═══ The input
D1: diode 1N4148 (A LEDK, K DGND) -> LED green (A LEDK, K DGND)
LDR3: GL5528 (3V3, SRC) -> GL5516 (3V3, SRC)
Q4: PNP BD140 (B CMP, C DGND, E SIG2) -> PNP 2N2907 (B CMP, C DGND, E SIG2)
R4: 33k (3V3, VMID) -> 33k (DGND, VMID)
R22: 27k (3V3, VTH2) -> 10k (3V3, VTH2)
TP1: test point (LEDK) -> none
══════
[Problem to solve]: Once each line with "LEDK" in the entries is counted, state the total and nothing else.

[Answer area]: 2